Find all lines in the listing that include the word "brown", then copy them.

__GIVEN INFORMATION__
Content starts

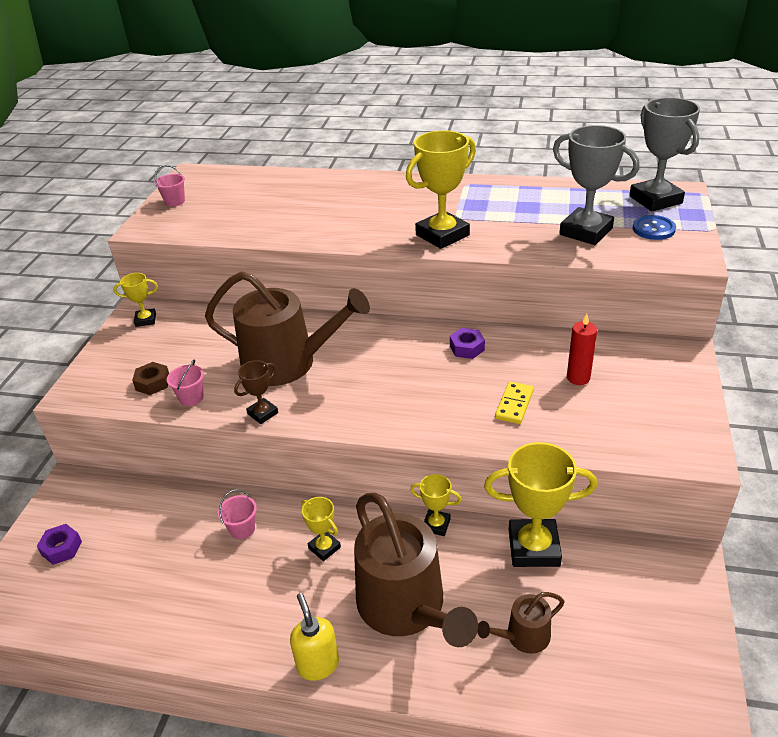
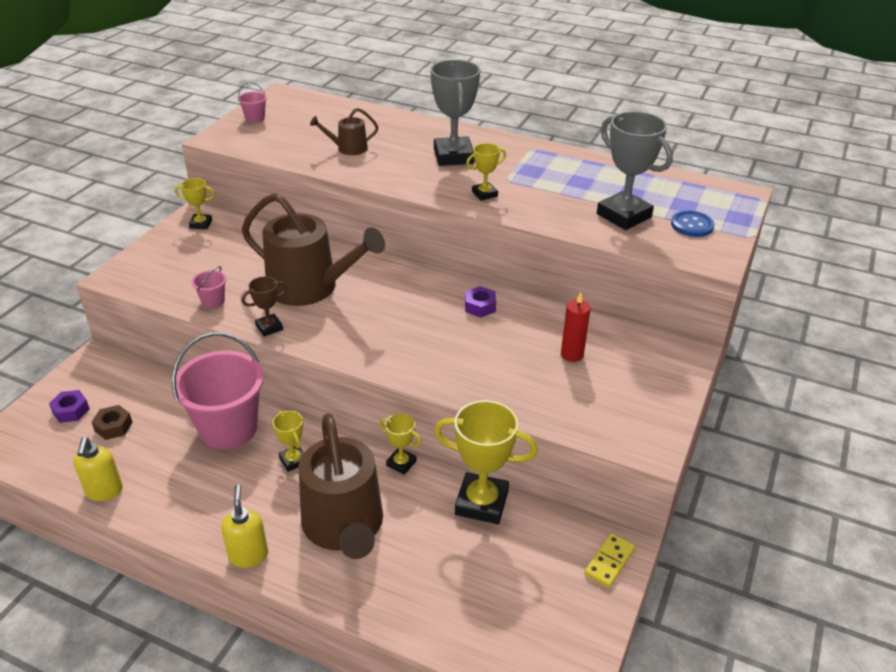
camera: 10 degrees right, 0 degrees up
(131, 631) = (104, 491): none -> yellow soap dispenser
(153, 383) = (185, 281): brown nut -> brown nut (113, 426)
(242, 529) = (228, 428): pink bucket -> pink bucket, size x2.42
(442, 235) = (484, 194): yellow trophy -> yellow trophy, size x0.51
(514, 404) = (499, 366): yellow domino -> yellow domino (609, 562)
(523, 636) = (437, 575): brown watering can -> brown watering can (348, 148)
(655, 200) = (710, 197): grey trophy -> grey trophy (453, 156)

Content ends

__WRITTEN RESPONSE__
(153, 383) = (185, 281): brown nut -> brown nut (113, 426)
(523, 636) = (437, 575): brown watering can -> brown watering can (348, 148)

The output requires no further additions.